[Record set]:
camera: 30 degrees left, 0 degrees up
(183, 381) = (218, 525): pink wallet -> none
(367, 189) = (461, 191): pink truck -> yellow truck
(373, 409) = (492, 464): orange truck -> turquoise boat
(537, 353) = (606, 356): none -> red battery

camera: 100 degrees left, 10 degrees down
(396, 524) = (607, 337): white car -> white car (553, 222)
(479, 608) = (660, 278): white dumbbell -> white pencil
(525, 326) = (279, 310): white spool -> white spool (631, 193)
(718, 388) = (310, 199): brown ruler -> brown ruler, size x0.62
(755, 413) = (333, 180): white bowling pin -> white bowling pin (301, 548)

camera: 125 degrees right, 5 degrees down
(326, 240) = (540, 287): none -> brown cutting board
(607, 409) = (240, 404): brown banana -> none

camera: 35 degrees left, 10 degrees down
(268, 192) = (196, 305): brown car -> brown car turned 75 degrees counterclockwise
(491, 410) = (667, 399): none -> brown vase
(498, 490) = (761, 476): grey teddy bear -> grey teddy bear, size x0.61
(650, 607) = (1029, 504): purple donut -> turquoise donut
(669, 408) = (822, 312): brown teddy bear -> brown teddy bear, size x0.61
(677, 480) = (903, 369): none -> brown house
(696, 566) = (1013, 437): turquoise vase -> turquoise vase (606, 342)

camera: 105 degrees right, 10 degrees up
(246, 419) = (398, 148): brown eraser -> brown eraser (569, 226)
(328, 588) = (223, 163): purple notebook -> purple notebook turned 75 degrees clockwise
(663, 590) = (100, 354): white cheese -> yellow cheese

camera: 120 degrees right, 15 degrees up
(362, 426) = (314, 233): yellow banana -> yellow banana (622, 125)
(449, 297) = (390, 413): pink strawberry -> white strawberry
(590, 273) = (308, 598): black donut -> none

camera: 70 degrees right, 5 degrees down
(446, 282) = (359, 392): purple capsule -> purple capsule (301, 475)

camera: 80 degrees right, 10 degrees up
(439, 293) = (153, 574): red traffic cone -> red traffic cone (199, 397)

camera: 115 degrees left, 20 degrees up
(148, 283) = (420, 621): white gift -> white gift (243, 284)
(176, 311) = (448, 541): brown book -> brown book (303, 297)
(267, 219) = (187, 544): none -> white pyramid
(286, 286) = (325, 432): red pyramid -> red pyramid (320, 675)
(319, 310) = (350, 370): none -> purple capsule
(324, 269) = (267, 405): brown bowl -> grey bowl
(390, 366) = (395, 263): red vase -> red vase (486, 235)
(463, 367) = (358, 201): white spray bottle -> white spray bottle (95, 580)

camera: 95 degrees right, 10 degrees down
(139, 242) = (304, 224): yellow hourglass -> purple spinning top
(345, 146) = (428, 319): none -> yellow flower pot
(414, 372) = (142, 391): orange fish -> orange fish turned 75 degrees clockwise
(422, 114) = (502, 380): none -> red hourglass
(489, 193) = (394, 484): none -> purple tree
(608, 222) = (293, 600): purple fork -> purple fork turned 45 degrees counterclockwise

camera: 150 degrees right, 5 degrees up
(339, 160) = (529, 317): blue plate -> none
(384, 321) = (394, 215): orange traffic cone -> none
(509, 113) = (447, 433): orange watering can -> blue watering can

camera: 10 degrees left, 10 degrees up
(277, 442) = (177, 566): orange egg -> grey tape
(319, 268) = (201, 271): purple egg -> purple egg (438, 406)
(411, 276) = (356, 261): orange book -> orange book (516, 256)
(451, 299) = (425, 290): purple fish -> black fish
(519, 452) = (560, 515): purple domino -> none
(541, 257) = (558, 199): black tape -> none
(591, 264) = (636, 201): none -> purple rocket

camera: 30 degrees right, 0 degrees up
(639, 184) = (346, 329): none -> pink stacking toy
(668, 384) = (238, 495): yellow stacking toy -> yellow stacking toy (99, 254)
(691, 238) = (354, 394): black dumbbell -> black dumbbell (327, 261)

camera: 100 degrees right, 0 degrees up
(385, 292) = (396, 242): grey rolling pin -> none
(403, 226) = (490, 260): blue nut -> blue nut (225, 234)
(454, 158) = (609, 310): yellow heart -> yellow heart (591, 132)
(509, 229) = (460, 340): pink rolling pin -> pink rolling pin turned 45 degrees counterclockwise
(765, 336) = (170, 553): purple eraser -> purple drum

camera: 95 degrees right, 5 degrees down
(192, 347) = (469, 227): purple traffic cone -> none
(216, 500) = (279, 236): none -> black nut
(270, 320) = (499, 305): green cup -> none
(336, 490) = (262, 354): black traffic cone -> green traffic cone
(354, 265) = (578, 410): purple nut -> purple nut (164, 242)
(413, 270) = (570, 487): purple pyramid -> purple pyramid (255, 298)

[Exercise brief]: Check each line of the data above for the word "pyramid" and copy the ones where it is found.

[Output for this exercise]:
(267, 219) = (187, 544): none -> white pyramid
(286, 286) = (325, 432): red pyramid -> red pyramid (320, 675)
(413, 270) = (570, 487): purple pyramid -> purple pyramid (255, 298)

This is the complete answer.